_Your assignment_
When you reach the line that contains "camera: 65 degrees right, 0 degrees up" in the data below, start reproducing lines exactly, and stop after the line that contains "(308, 457) = (464, 343): brown".

_Data for the task_
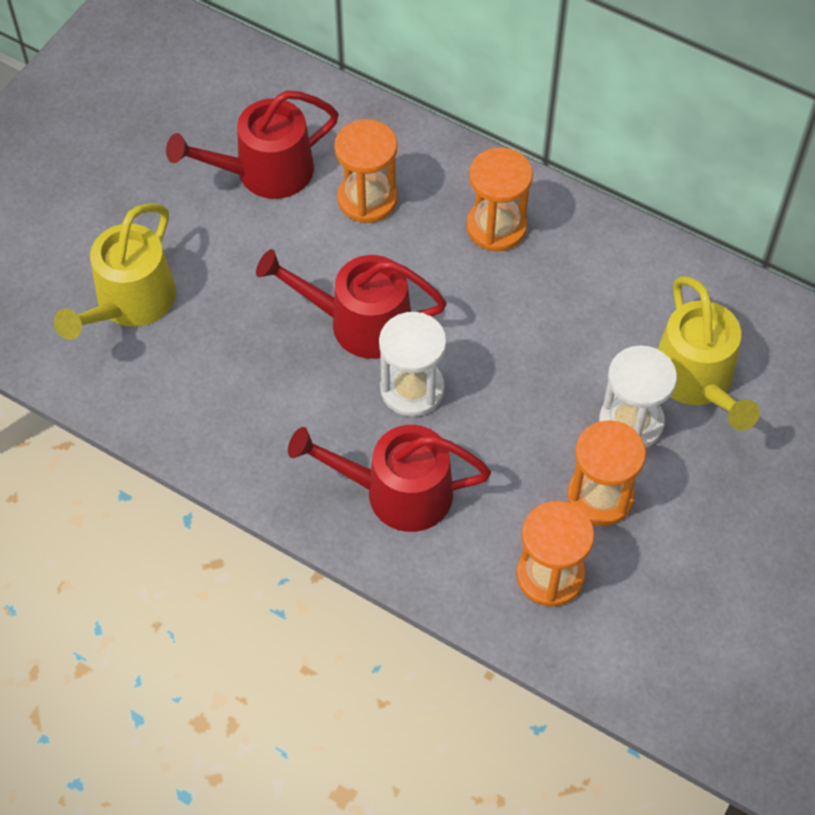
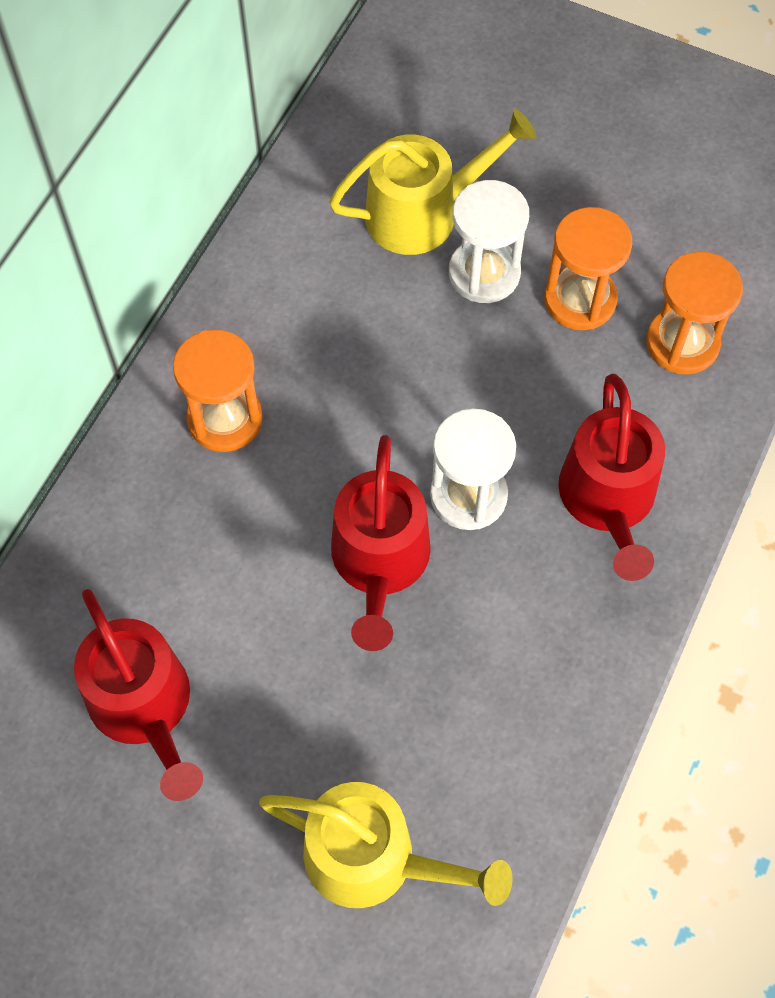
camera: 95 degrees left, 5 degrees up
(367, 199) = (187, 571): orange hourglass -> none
==
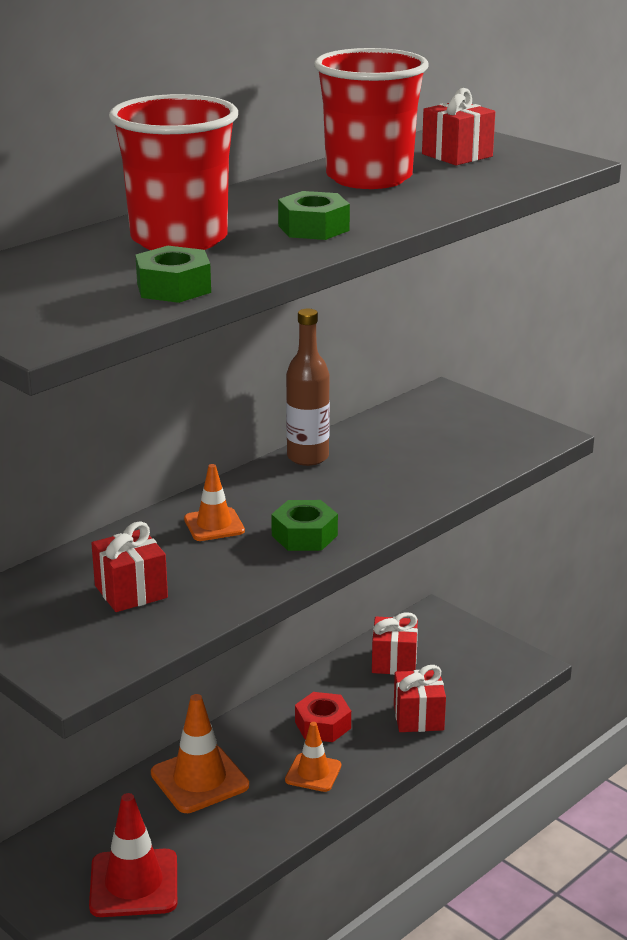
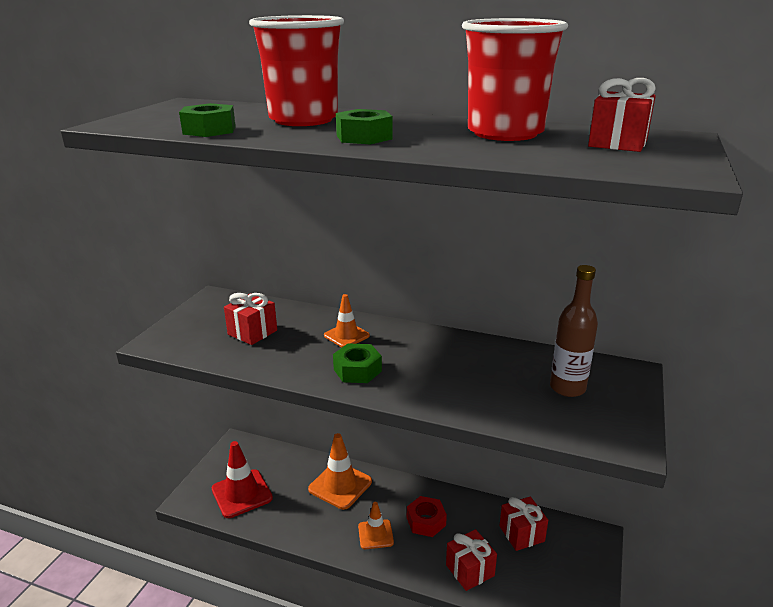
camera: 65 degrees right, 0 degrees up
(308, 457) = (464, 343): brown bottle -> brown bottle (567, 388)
...
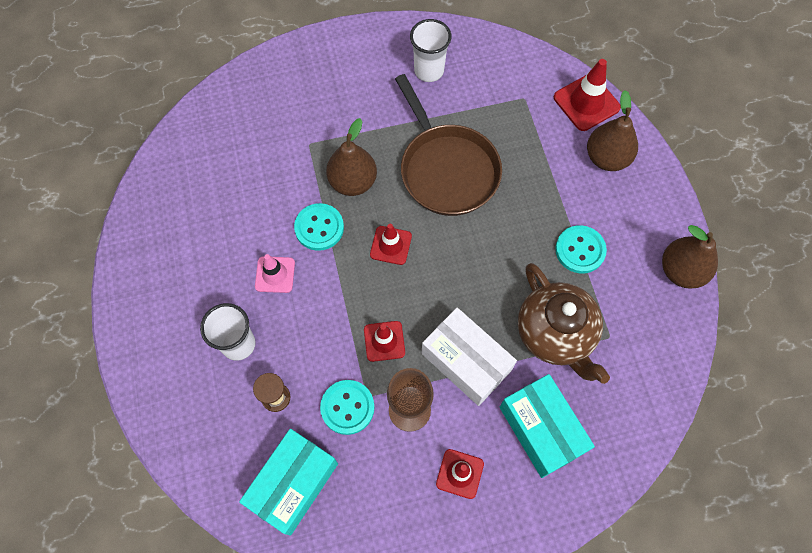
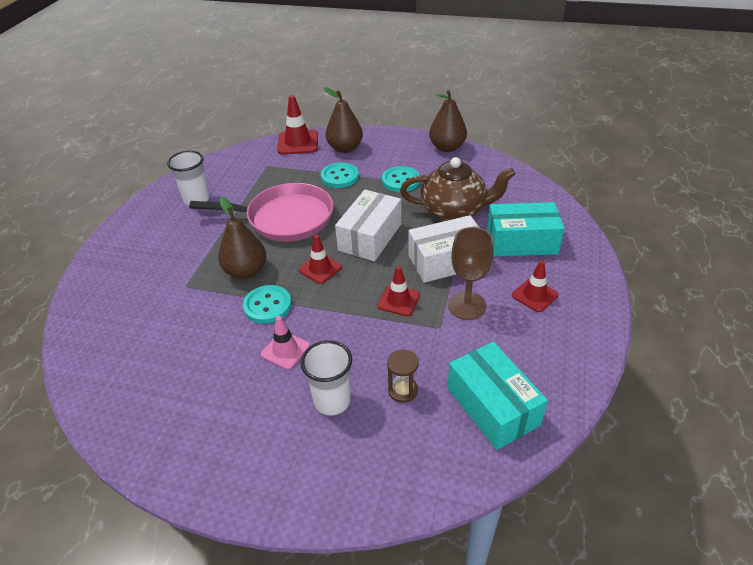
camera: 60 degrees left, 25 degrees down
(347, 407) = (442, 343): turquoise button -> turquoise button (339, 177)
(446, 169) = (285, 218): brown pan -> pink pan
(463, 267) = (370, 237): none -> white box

_Result of the exercise_
camera: 65 degrees right, 0 degrees up
(308, 457) = (464, 343): brown bottle -> brown bottle (567, 388)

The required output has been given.